■ AIM ■
Set down the lines of the material below word for word. Begin at the line that contains "Between clear water" and stop after the line that contains "Question: Which is".

>> Begin THE DATA

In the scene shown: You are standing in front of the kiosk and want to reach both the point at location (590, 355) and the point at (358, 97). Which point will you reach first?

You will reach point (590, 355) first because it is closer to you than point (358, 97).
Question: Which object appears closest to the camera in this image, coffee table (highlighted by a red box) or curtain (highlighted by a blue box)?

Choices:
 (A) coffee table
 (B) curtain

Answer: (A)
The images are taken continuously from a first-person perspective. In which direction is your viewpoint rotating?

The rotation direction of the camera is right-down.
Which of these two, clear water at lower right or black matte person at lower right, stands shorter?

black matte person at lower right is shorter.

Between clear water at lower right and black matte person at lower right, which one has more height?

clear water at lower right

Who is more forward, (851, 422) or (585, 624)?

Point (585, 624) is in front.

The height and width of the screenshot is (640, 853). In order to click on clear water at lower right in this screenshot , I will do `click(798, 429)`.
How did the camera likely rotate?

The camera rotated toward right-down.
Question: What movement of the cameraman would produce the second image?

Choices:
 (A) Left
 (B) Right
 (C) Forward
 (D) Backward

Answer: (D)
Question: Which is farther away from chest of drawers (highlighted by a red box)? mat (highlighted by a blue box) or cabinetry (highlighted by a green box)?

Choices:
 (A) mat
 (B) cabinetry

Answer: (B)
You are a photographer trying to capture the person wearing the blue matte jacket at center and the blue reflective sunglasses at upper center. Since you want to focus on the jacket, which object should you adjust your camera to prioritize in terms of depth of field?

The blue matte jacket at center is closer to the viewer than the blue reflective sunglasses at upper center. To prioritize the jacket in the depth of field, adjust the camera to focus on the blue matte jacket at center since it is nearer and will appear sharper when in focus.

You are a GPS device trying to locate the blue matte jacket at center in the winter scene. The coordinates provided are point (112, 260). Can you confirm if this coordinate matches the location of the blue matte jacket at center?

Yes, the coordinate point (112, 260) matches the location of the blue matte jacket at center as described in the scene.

>> End THE DATA

■ ANSWER TO THIS EXERCISE ■
Between clear water at lower right and black matte person at lower right, which one has more height?

clear water at lower right

Who is more forward, (851, 422) or (585, 624)?

Point (585, 624) is in front.

The height and width of the screenshot is (640, 853). In order to click on clear water at lower right in this screenshot , I will do `click(798, 429)`.
How did the camera likely rotate?

The camera rotated toward right-down.
Question: What movement of the cameraman would produce the second image?

Choices:
 (A) Left
 (B) Right
 (C) Forward
 (D) Backward

Answer: (D)
Question: Which is farther away from chest of drawers (highlighted by a red box)? mat (highlighted by a blue box) or cabinetry (highlighted by a green box)?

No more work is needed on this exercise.